Stored entries:
|---|

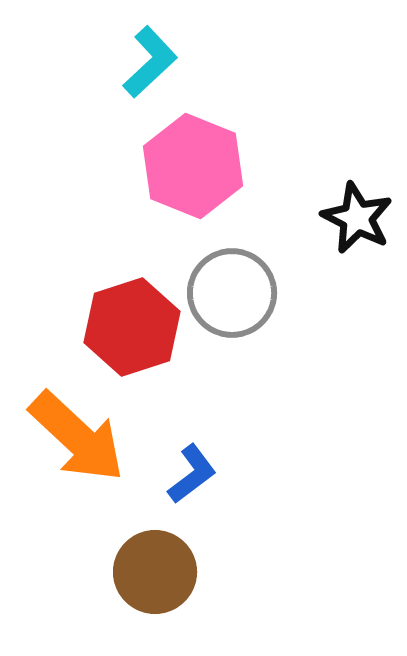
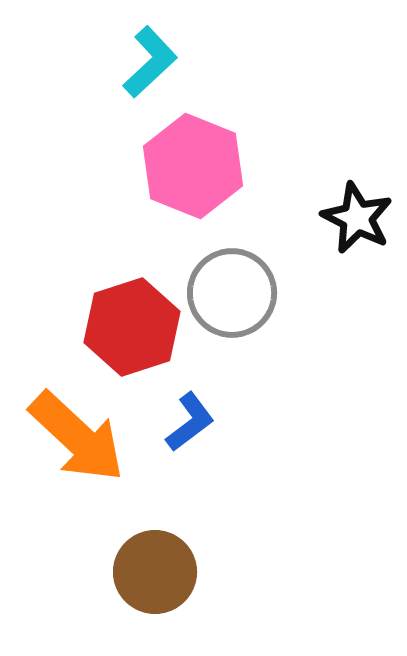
blue L-shape: moved 2 px left, 52 px up
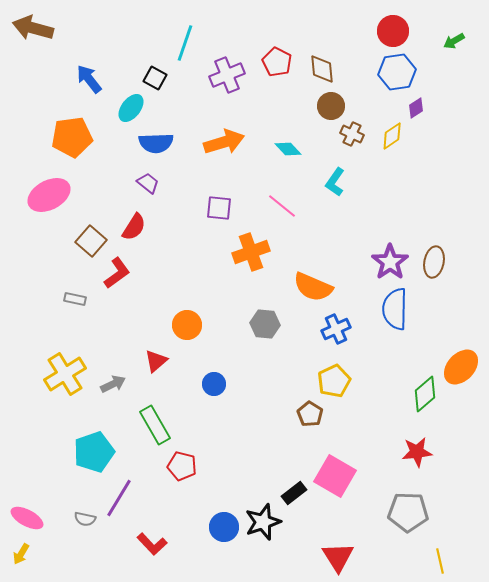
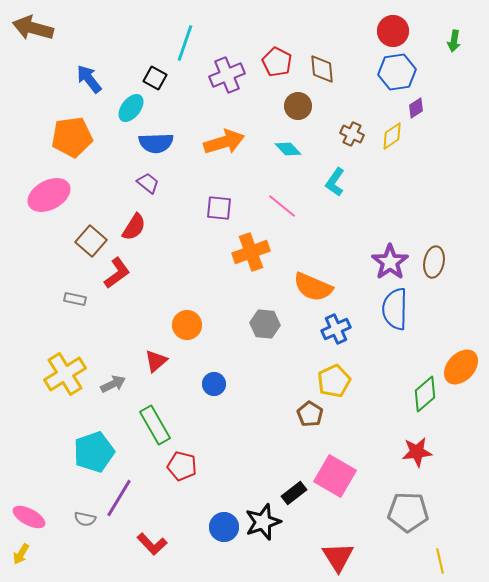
green arrow at (454, 41): rotated 50 degrees counterclockwise
brown circle at (331, 106): moved 33 px left
pink ellipse at (27, 518): moved 2 px right, 1 px up
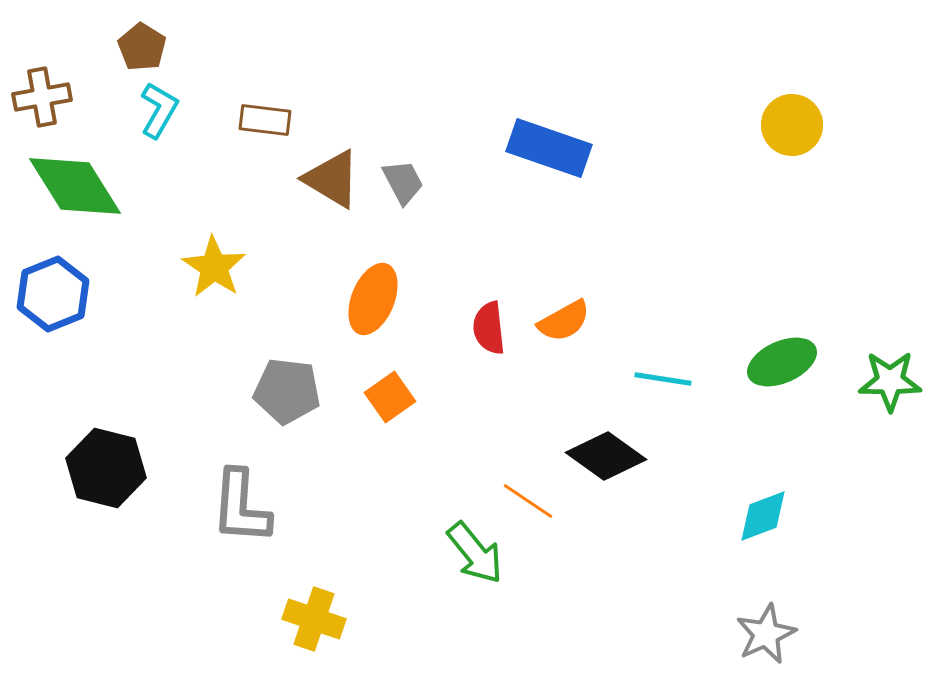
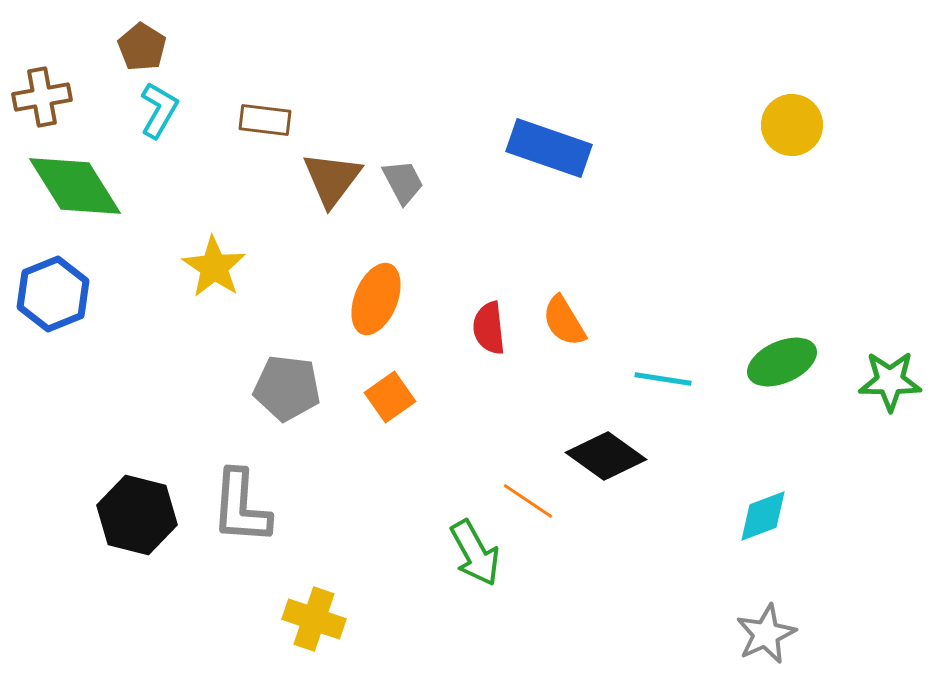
brown triangle: rotated 36 degrees clockwise
orange ellipse: moved 3 px right
orange semicircle: rotated 88 degrees clockwise
gray pentagon: moved 3 px up
black hexagon: moved 31 px right, 47 px down
green arrow: rotated 10 degrees clockwise
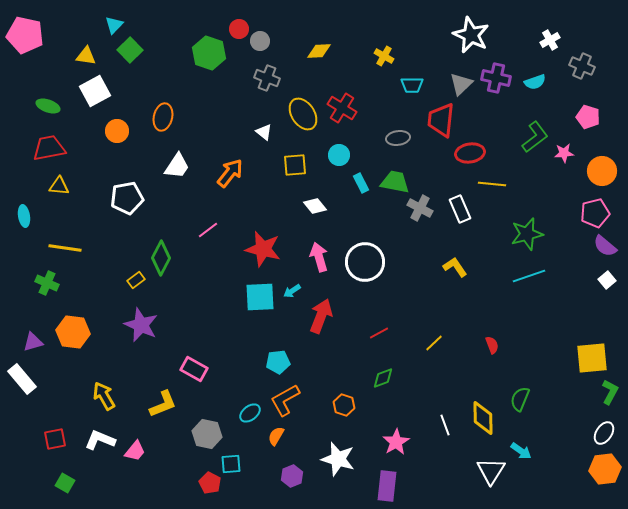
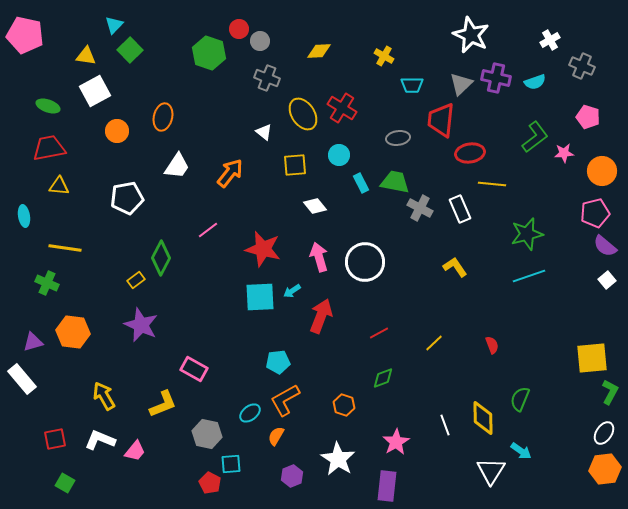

|---|

Task directions — Show the lines above that include "orange".

Reply —
orange ellipse: moved 3 px right
orange semicircle: rotated 88 degrees clockwise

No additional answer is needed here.